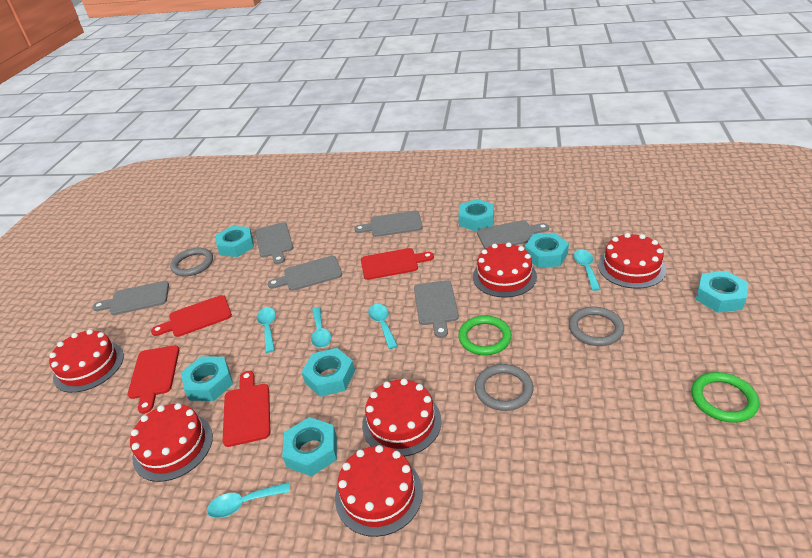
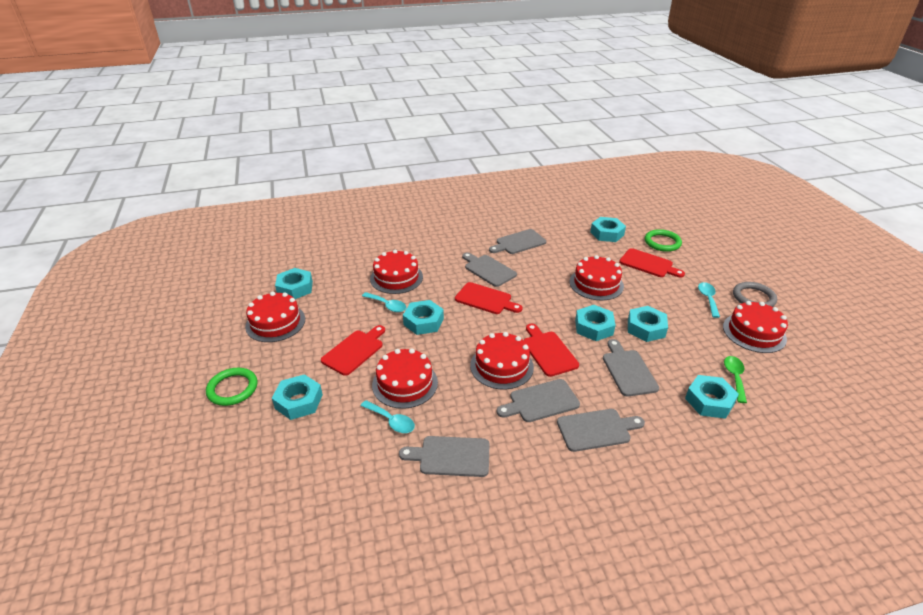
green spoon: 0 -> 1
grey ring: 3 -> 1
turquoise spoon: 5 -> 3

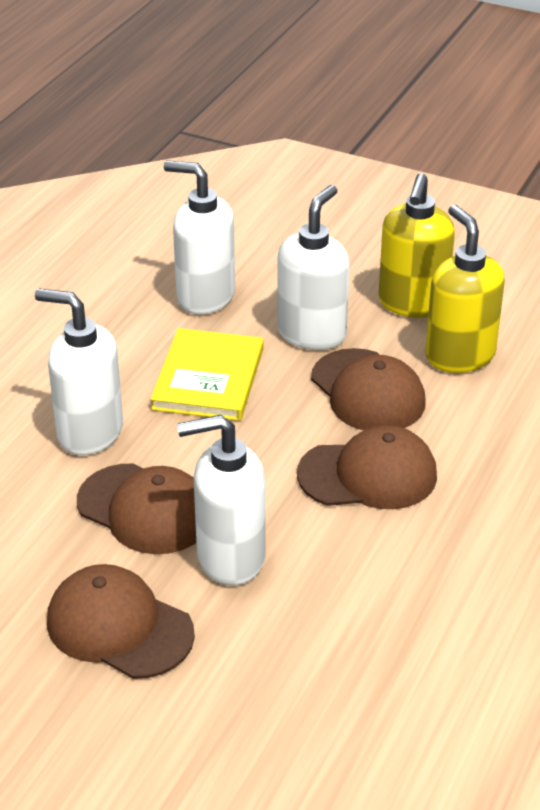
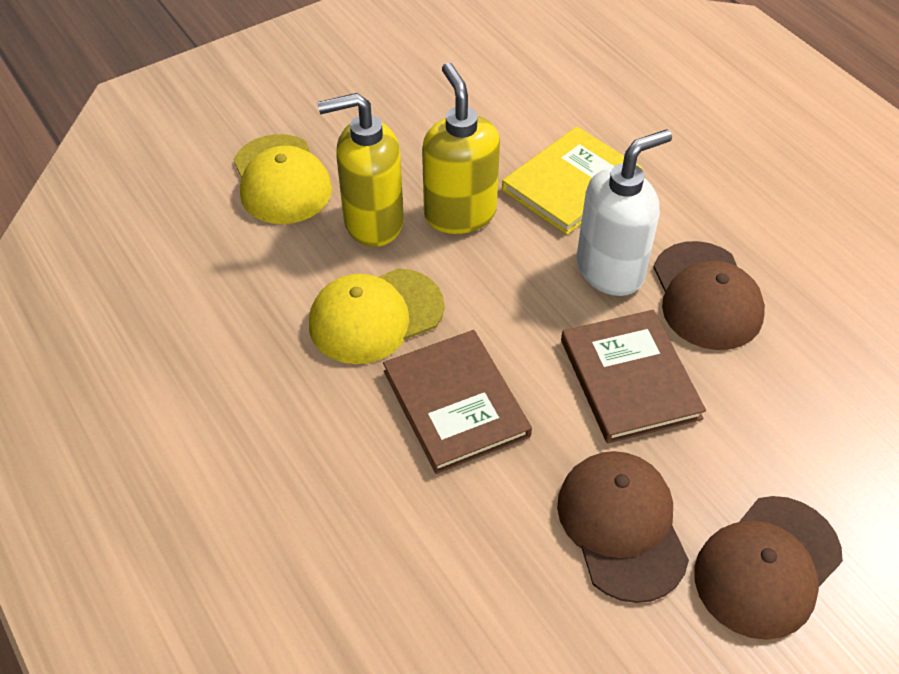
brown book: 0 -> 2
brown cap: 4 -> 3
white soap dispenser: 4 -> 1
yellow cap: 0 -> 2

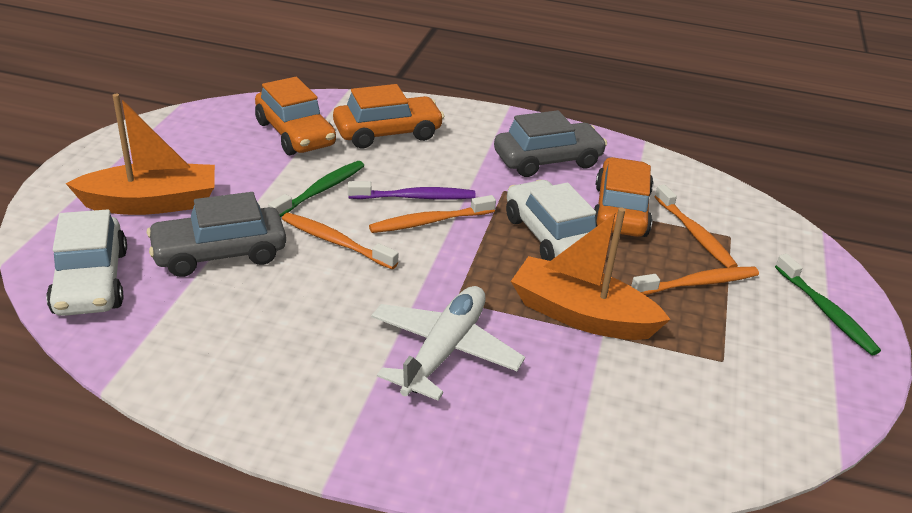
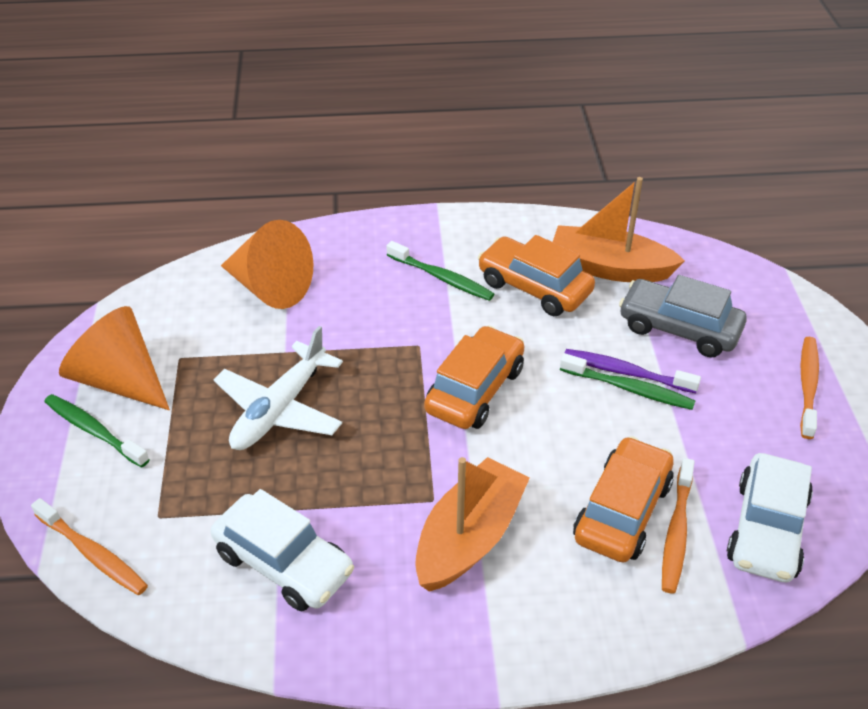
green toothbrush: 2 -> 3
grey car: 2 -> 1
orange cone: 0 -> 2
orange toothbrush: 4 -> 3

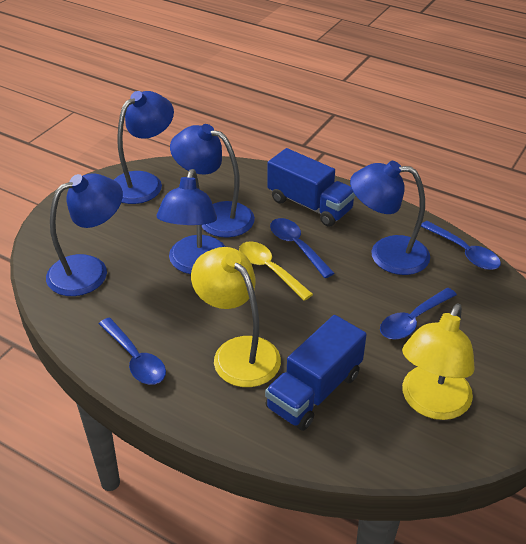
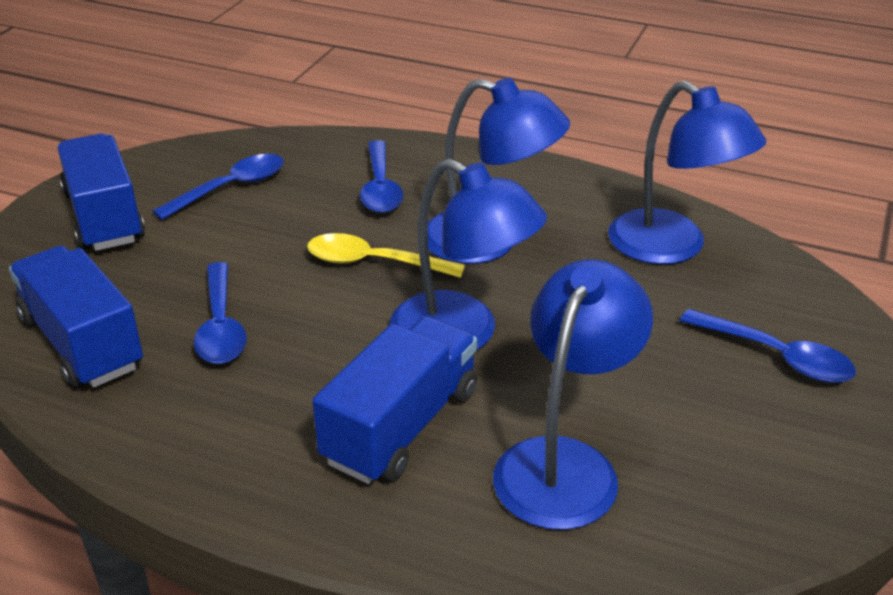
blue lamp: 5 -> 4
blue truck: 2 -> 3
yellow lamp: 2 -> 0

* _What to do_
Leave out every picture and copy, exactly as written, the lines from the one with "grey ring: 3 -> 1" through the end of the records above.

* _Answer box_
grey ring: 3 -> 1
turquoise spoon: 5 -> 3

brown book: 0 -> 2
brown cap: 4 -> 3
white soap dispenser: 4 -> 1
yellow cap: 0 -> 2

green toothbrush: 2 -> 3
grey car: 2 -> 1
orange cone: 0 -> 2
orange toothbrush: 4 -> 3

blue lamp: 5 -> 4
blue truck: 2 -> 3
yellow lamp: 2 -> 0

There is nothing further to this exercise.